# Problem to work on
While reading through the material below, copy each line that holds the word "white".

===============

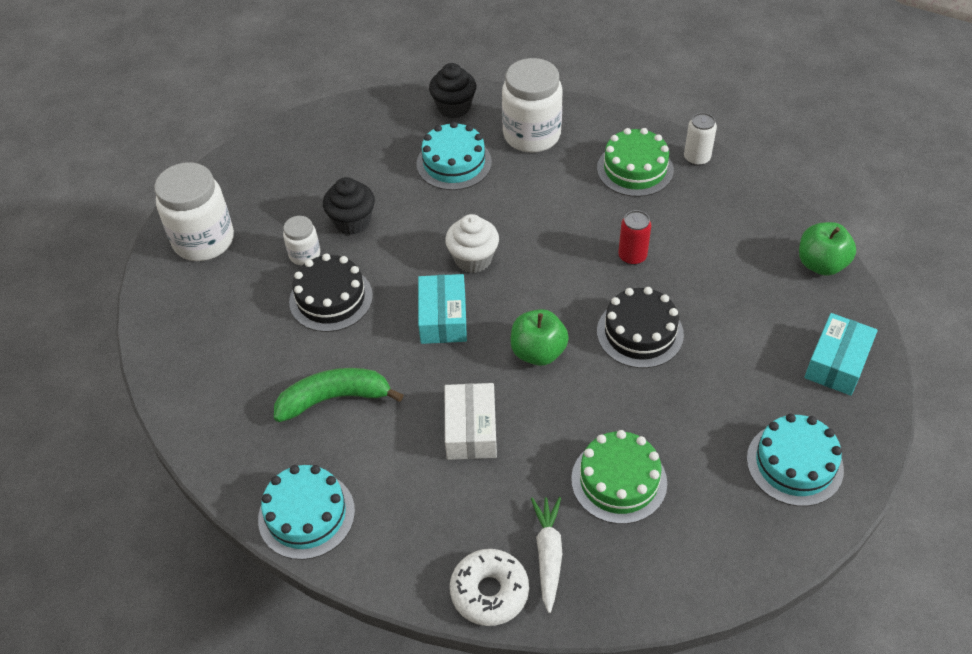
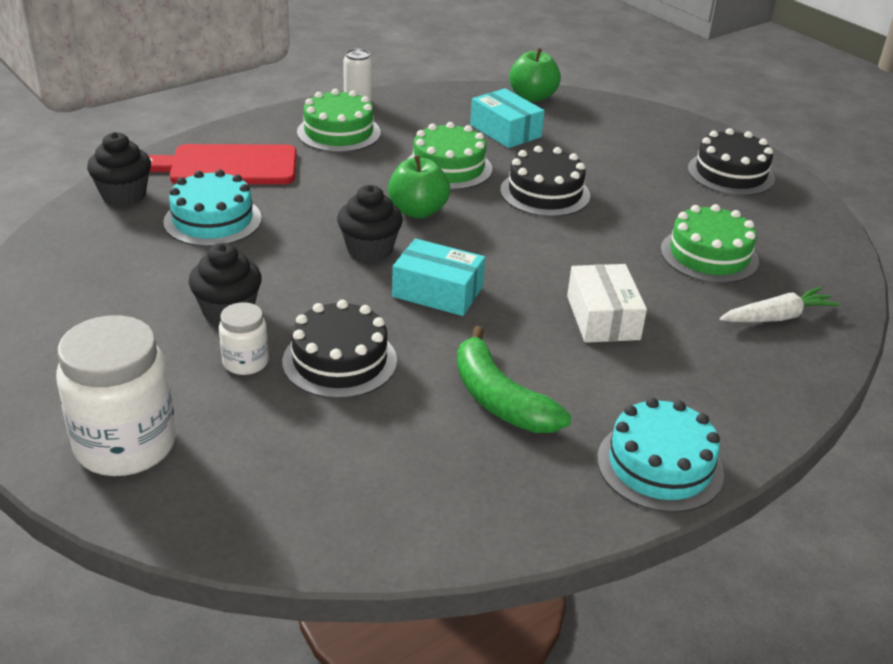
camera: 70 degrees left, 15 degrees down
green banana [274,368,403,422] -> green banana turned 45 degrees counterclockwise [457,326,571,433]
white cupcake [445,214,499,273] -> black cupcake [337,185,403,262]
white box [445,383,497,460] -> white box turned 60 degrees clockwise [567,264,647,343]
white donut [450,549,529,626] -> none
white jar [502,58,563,152] -> red cutting board [148,144,297,184]
green apple [511,309,569,366] -> green apple moved to [388,155,450,219]
white carrot [531,497,562,613] -> white carrot turned 135 degrees clockwise [720,287,840,322]
red can [618,210,651,265] -> green cake [408,122,492,190]
turquoise cake [747,414,844,506] -> black cake [688,128,775,196]
turquoise box [804,313,878,396] -> turquoise box moved to [470,88,544,148]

===============

# Task solution
white cupcake [445,214,499,273] -> black cupcake [337,185,403,262]
white box [445,383,497,460] -> white box turned 60 degrees clockwise [567,264,647,343]
white donut [450,549,529,626] -> none
white jar [502,58,563,152] -> red cutting board [148,144,297,184]
white carrot [531,497,562,613] -> white carrot turned 135 degrees clockwise [720,287,840,322]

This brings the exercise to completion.